WORK INSTRUCTIONS: Note every line in the entries that contains the string "moved", and copy it.

AVAILABLE DATA:
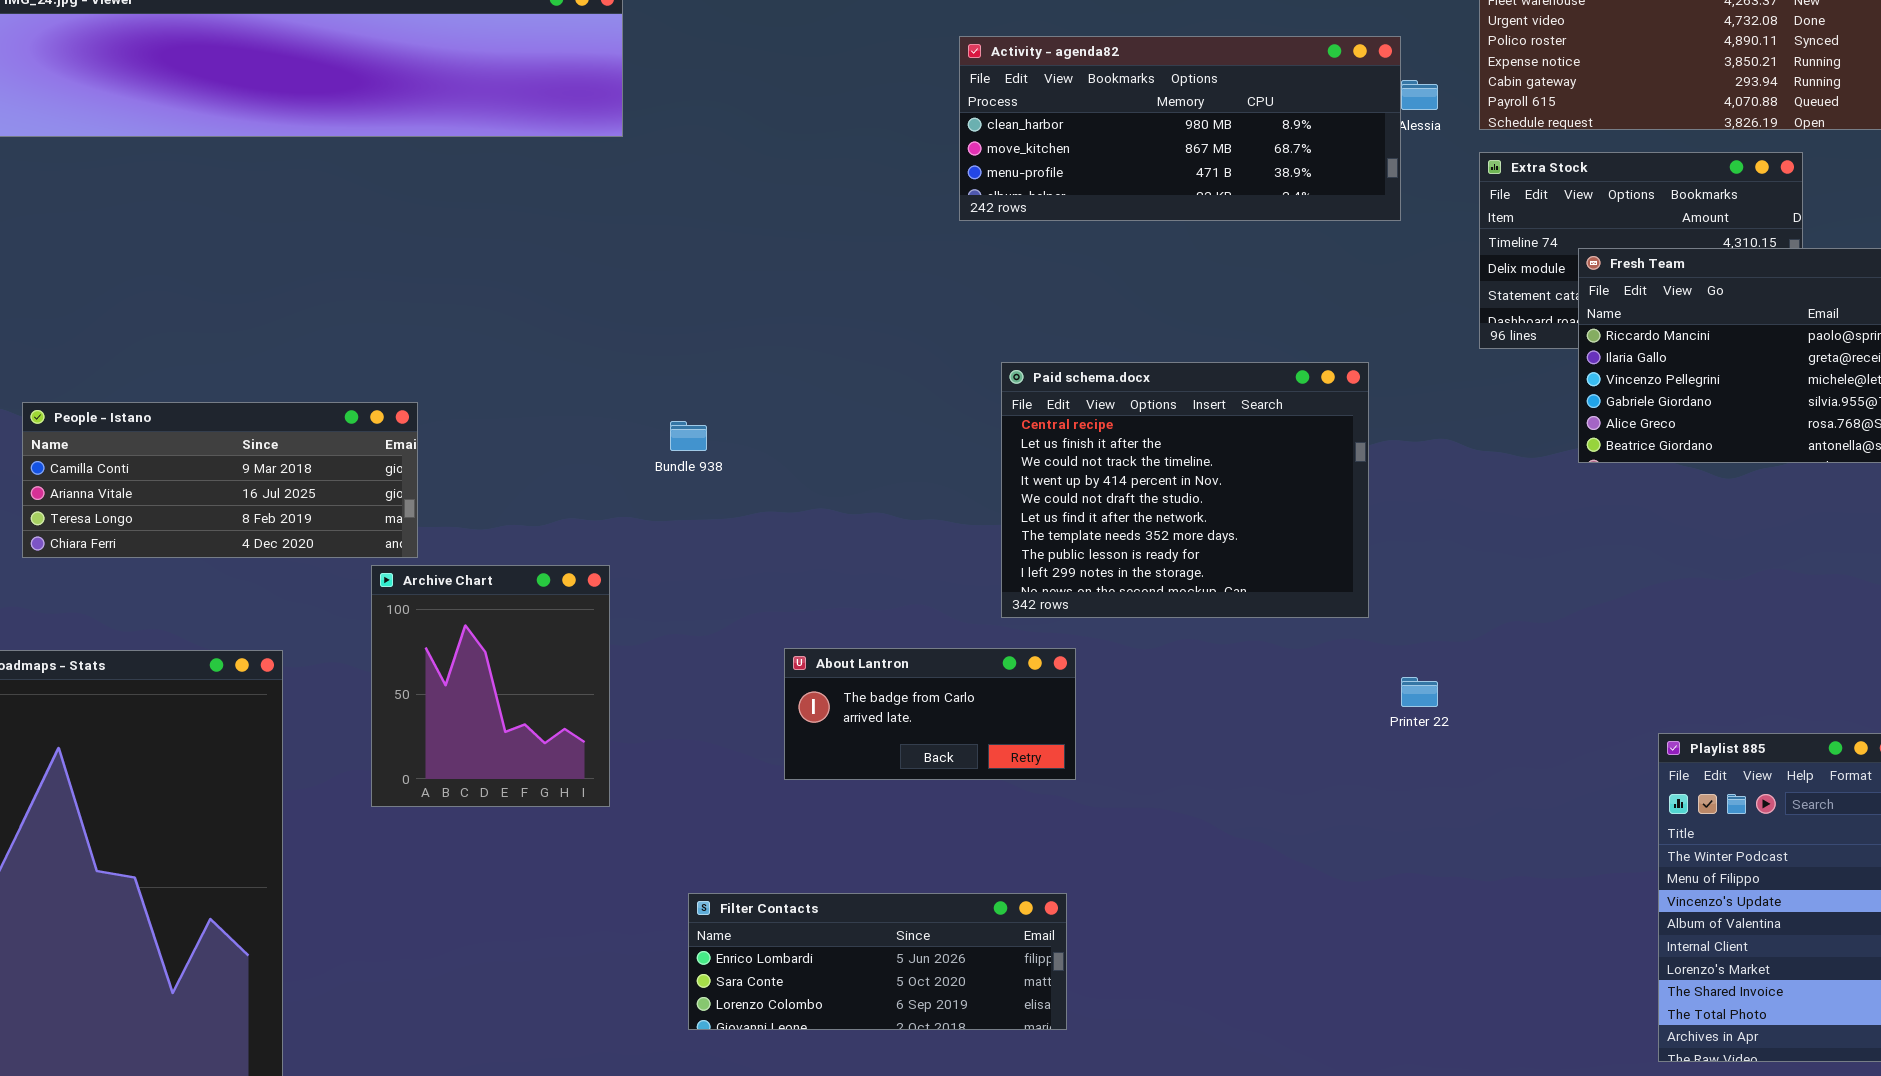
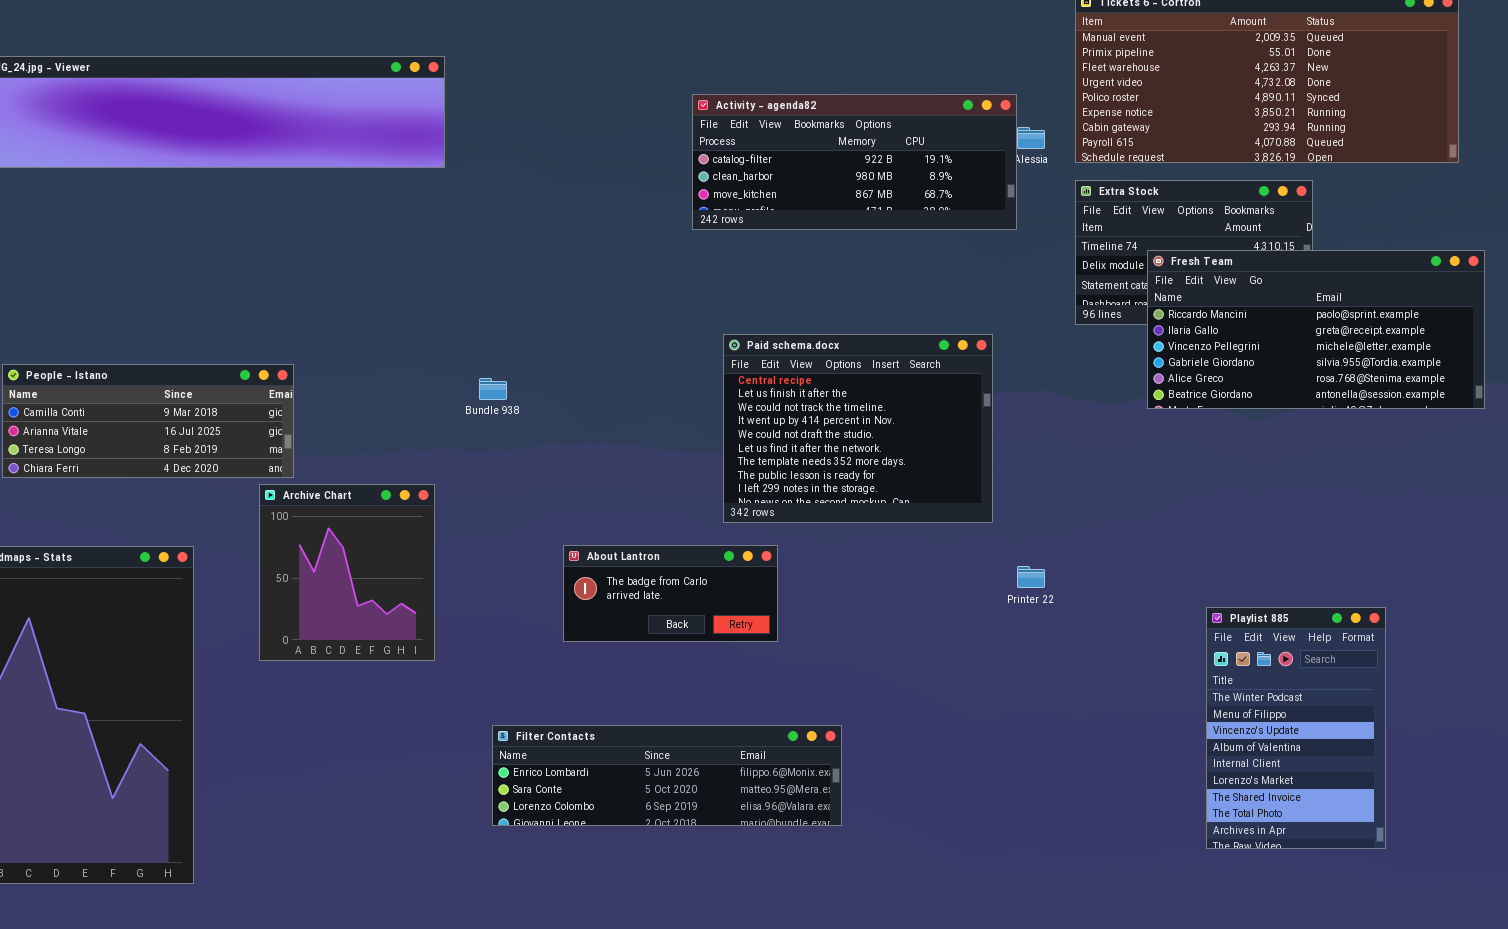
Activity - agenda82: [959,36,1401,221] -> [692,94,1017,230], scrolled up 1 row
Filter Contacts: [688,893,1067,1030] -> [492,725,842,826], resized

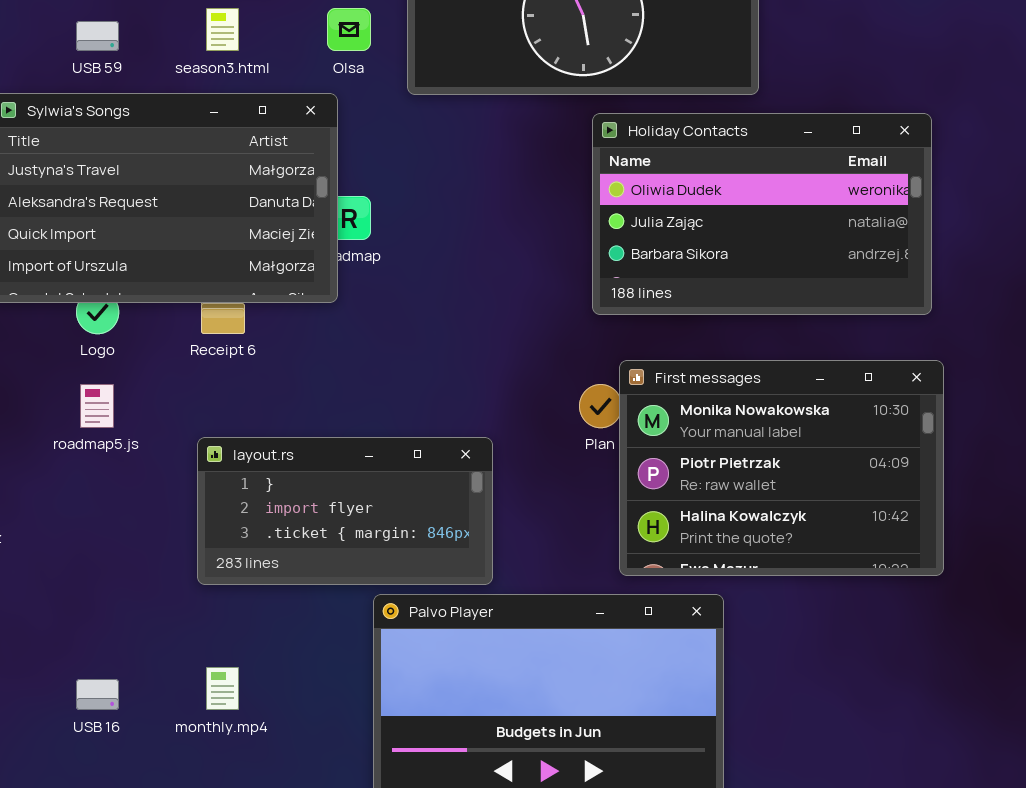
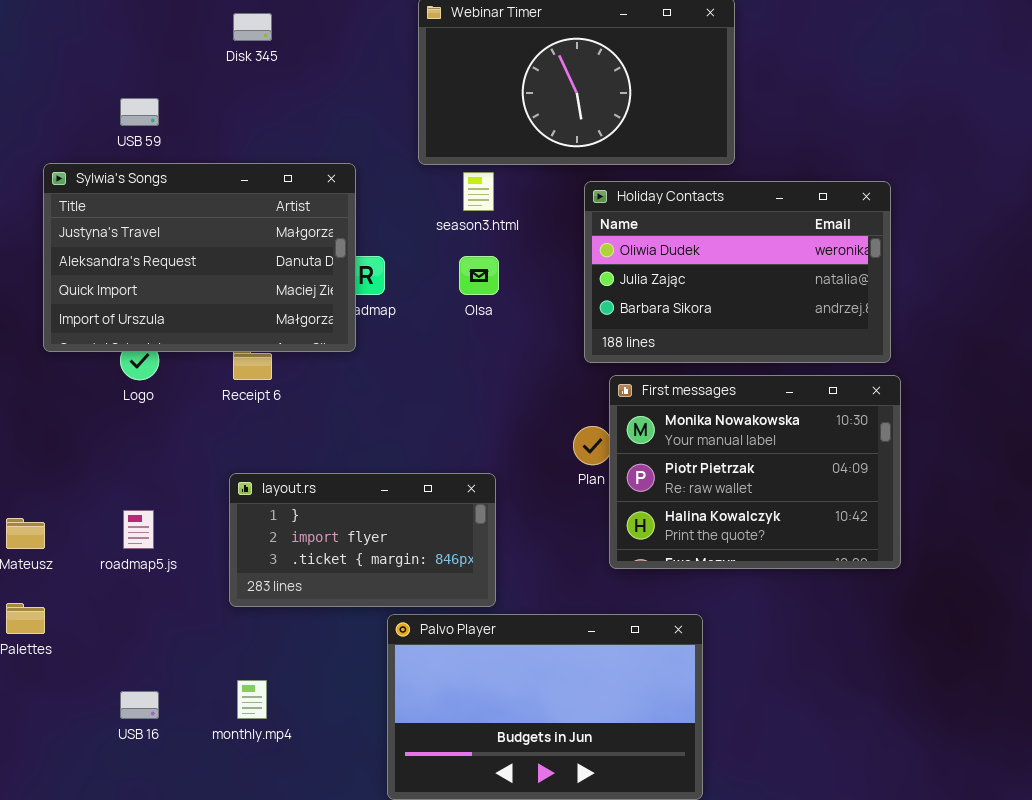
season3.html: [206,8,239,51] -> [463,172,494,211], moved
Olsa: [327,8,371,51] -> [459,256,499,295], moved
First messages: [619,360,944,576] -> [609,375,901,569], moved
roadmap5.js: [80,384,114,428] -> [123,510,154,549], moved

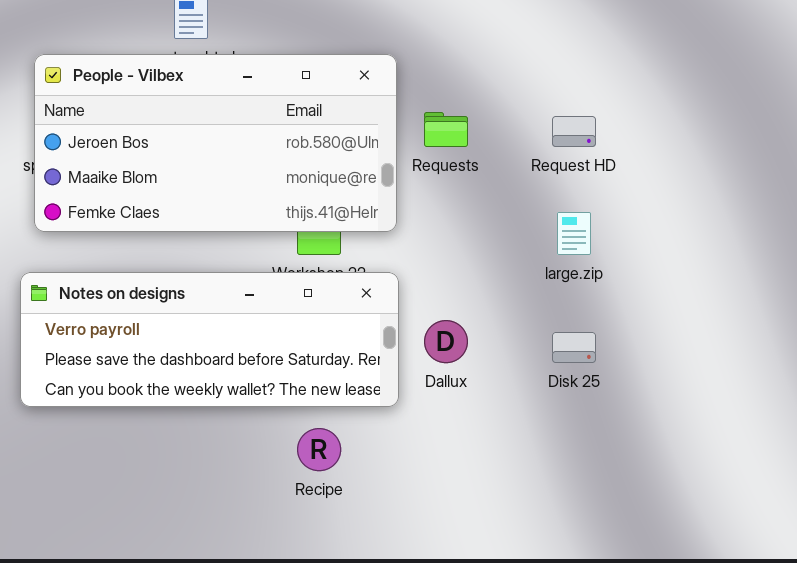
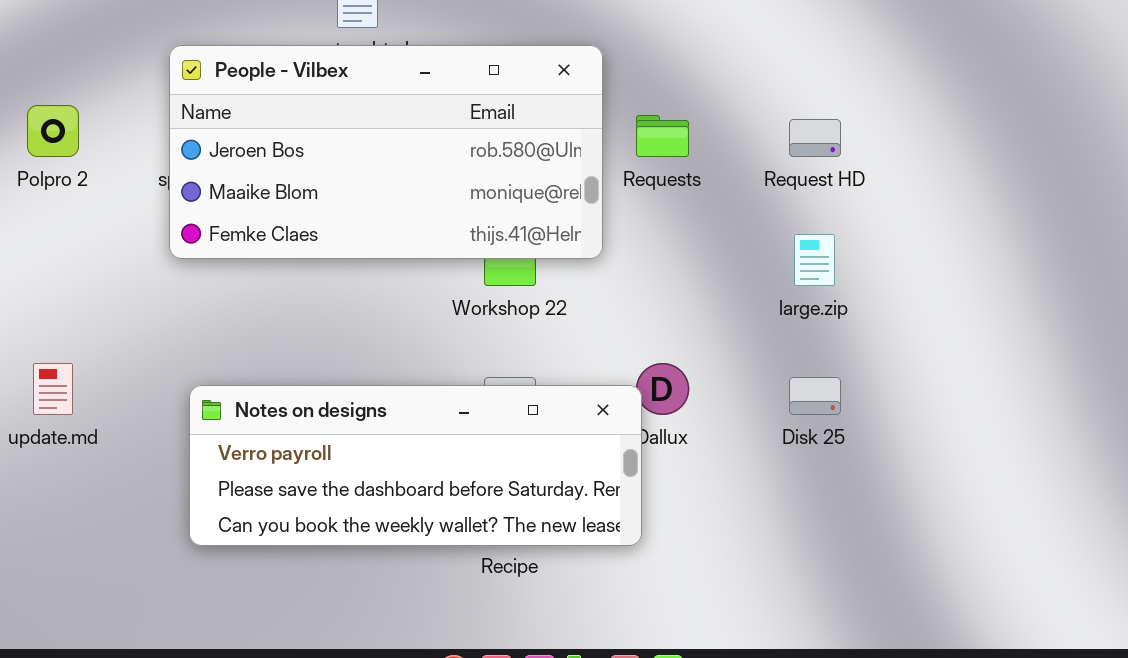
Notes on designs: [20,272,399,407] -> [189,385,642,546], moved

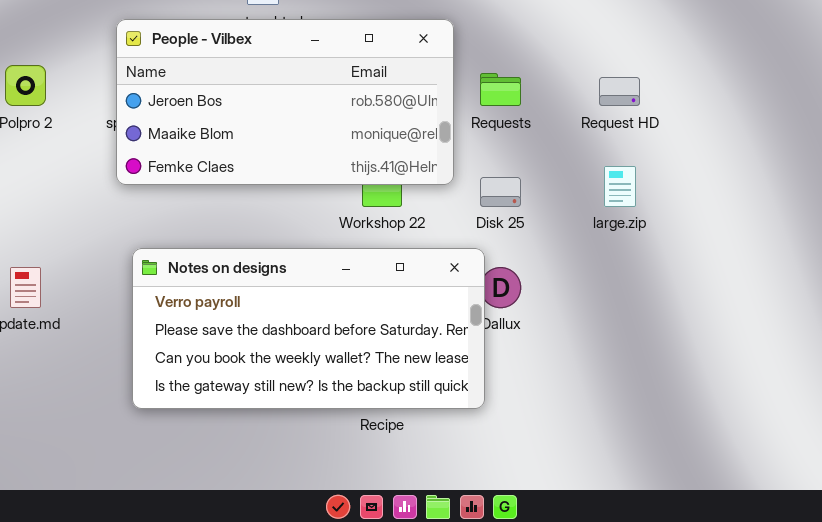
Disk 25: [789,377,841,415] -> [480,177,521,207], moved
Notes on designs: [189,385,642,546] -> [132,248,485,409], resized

FINISHED EXERCISE:
season3.html: [206,8,239,51] -> [463,172,494,211], moved
Olsa: [327,8,371,51] -> [459,256,499,295], moved
First messages: [619,360,944,576] -> [609,375,901,569], moved
roadmap5.js: [80,384,114,428] -> [123,510,154,549], moved
Notes on designs: [20,272,399,407] -> [189,385,642,546], moved
Disk 25: [789,377,841,415] -> [480,177,521,207], moved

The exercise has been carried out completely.